Brief
Among the records below, find each line that includes the string "yellow" and copy it.

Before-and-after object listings
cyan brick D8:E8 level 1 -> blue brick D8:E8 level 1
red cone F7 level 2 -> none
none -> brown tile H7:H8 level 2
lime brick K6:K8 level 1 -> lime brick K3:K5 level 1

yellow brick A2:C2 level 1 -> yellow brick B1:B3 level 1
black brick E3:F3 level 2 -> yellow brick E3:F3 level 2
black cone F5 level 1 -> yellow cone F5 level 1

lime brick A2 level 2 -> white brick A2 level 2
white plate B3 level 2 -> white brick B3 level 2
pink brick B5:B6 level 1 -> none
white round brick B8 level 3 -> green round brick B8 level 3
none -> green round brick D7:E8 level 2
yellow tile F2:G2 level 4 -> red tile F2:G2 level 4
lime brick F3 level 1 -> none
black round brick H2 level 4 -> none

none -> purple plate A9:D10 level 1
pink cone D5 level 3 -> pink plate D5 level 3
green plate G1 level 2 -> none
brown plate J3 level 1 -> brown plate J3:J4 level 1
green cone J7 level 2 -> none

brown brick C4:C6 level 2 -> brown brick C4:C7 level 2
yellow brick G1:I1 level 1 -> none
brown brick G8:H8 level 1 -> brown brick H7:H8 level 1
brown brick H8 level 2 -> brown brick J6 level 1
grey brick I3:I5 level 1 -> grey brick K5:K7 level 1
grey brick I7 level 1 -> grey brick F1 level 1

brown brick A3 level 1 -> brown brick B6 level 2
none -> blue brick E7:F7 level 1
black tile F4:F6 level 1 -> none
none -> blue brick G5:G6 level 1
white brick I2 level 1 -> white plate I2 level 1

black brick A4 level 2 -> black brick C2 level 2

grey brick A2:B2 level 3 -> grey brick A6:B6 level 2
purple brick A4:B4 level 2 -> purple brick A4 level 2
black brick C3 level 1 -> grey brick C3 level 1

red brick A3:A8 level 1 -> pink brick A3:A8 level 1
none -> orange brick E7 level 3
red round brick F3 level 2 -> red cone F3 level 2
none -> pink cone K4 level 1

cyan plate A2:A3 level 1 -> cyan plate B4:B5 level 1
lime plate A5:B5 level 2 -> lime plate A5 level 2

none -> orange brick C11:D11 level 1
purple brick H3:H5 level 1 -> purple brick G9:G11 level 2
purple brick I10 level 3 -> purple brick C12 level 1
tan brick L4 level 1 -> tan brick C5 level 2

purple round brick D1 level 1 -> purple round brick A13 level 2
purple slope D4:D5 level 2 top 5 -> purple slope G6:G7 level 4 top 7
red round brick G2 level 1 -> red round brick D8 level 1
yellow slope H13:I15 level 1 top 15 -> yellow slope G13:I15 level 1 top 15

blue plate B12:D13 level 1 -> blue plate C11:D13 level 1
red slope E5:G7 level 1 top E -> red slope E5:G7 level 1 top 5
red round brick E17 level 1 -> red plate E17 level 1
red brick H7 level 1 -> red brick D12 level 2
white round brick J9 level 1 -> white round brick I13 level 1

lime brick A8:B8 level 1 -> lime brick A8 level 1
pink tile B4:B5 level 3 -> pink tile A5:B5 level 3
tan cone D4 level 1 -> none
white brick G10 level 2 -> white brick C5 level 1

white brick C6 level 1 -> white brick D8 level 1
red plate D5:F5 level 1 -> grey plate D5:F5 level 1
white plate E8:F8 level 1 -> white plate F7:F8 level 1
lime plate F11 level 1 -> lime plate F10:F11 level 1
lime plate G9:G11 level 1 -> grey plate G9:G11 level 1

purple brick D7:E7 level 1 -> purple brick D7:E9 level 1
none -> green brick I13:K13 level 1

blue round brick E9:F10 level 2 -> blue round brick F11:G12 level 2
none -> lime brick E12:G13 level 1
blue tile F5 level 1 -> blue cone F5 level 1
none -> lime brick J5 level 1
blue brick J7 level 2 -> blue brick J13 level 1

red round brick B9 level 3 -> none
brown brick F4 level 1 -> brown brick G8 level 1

Response
yellow brick A2:C2 level 1 -> yellow brick B1:B3 level 1
black brick E3:F3 level 2 -> yellow brick E3:F3 level 2
black cone F5 level 1 -> yellow cone F5 level 1
yellow tile F2:G2 level 4 -> red tile F2:G2 level 4
yellow brick G1:I1 level 1 -> none
yellow slope H13:I15 level 1 top 15 -> yellow slope G13:I15 level 1 top 15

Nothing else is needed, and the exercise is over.